» Data entries:
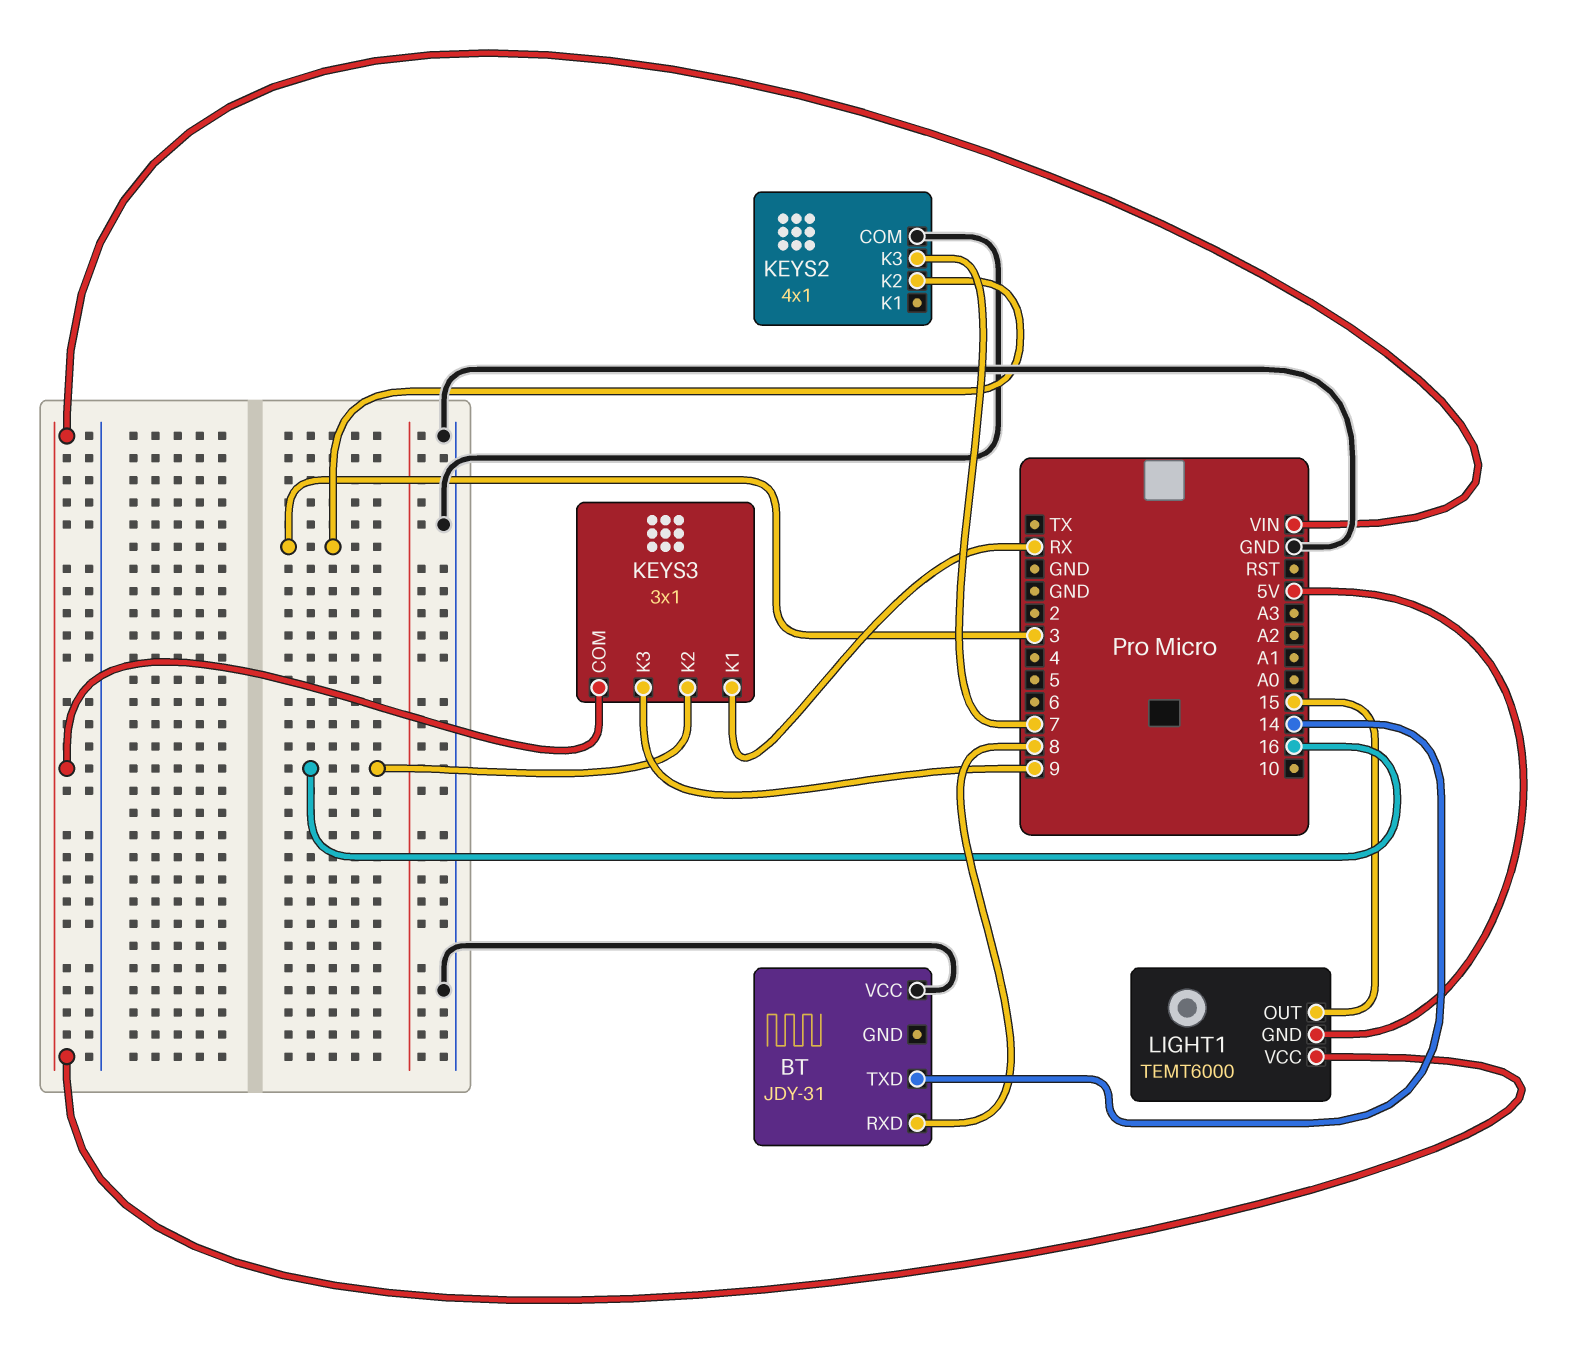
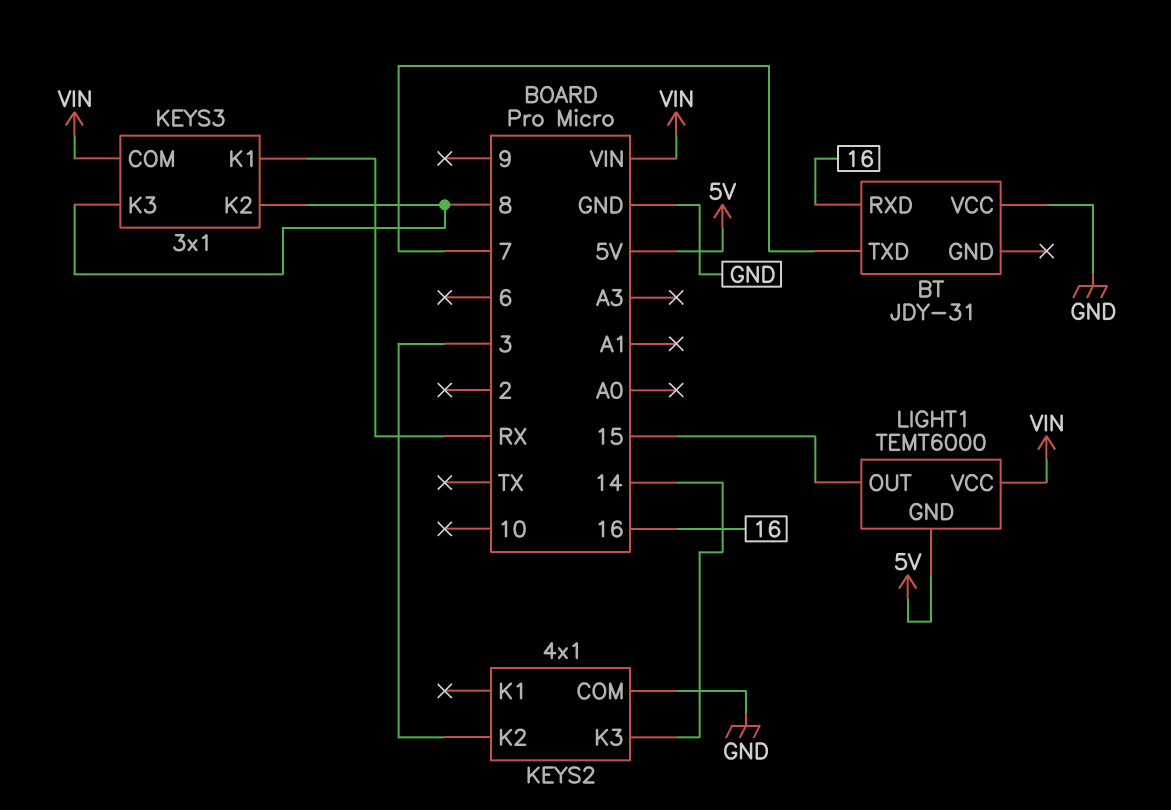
BT pin RXD: 8 -> 16
BT pin TXD: 14 -> 7
KEYS2 pin K3: 7 -> 14
KEYS3 pin K2: 16 -> 8
KEYS3 pin K3: 9 -> 8

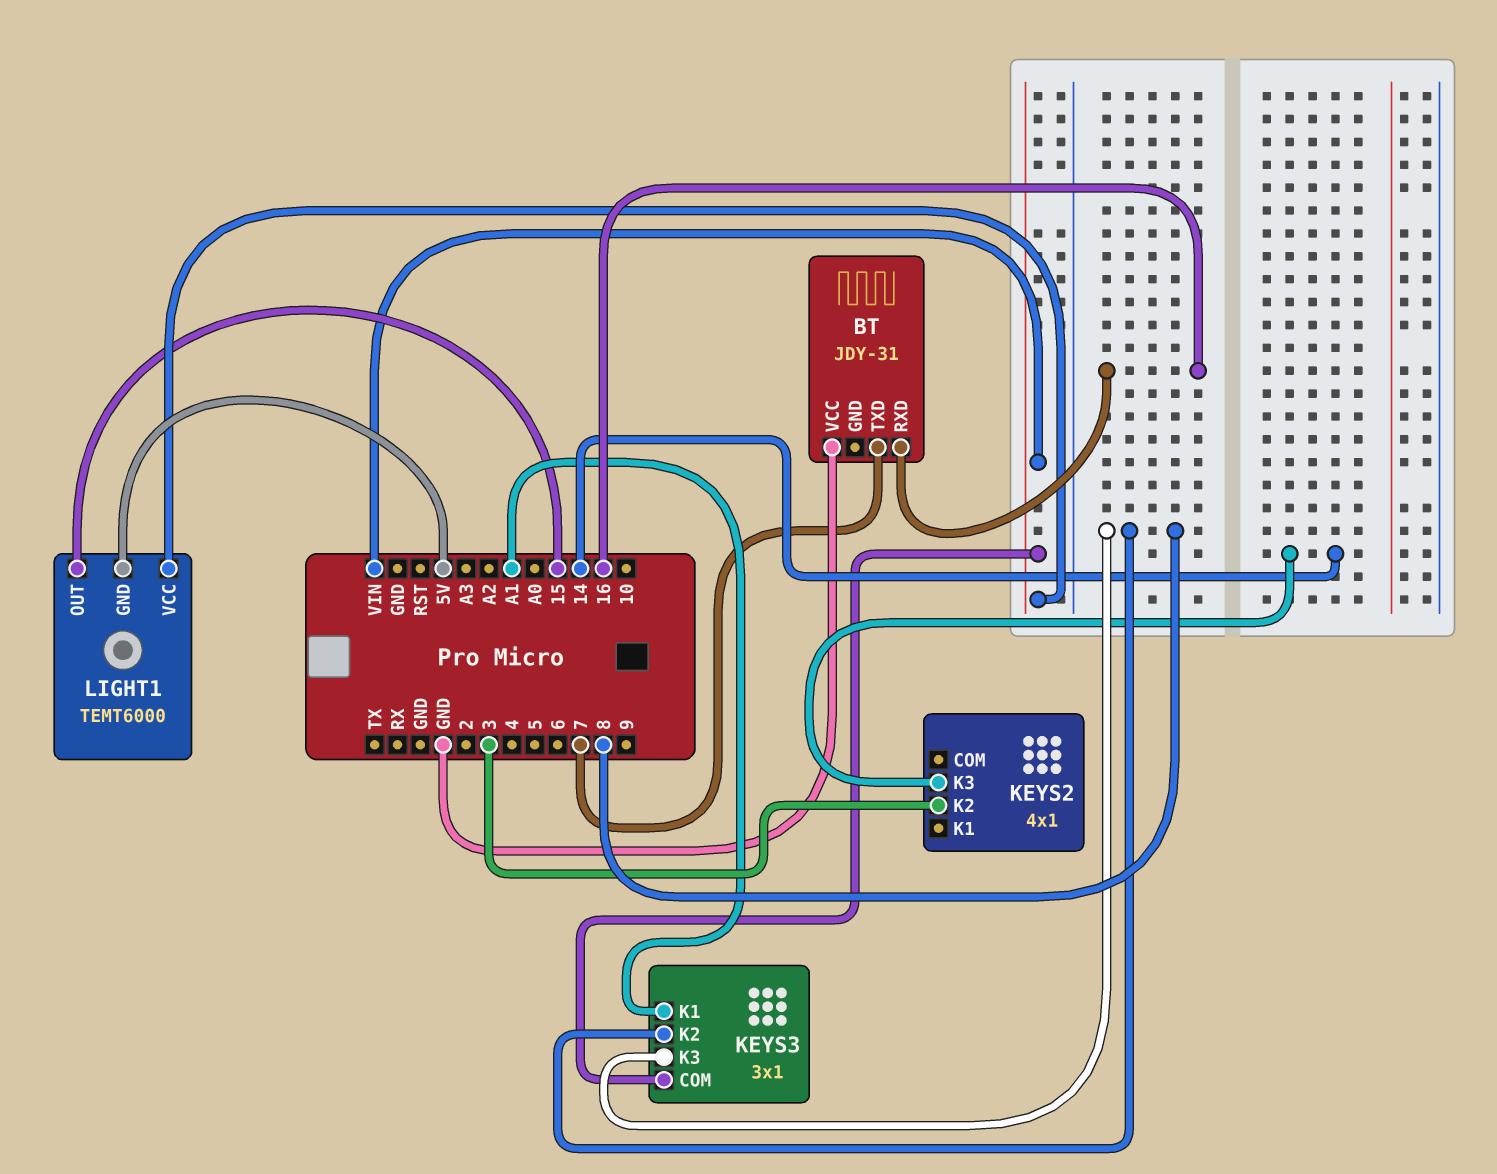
KEYS2 pin COM: GND -> none
KEYS3 pin K1: RX -> A1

» EXERCISE PROMPT: There should be an exact restatement of the lines from the line with "BT pin TXD: 14 -> 7" through the last line of the entries above, and no pictures in it.

» ANSWER SPACE:
BT pin TXD: 14 -> 7
KEYS2 pin K3: 7 -> 14
KEYS3 pin K2: 16 -> 8
KEYS3 pin K3: 9 -> 8

KEYS2 pin COM: GND -> none
KEYS3 pin K1: RX -> A1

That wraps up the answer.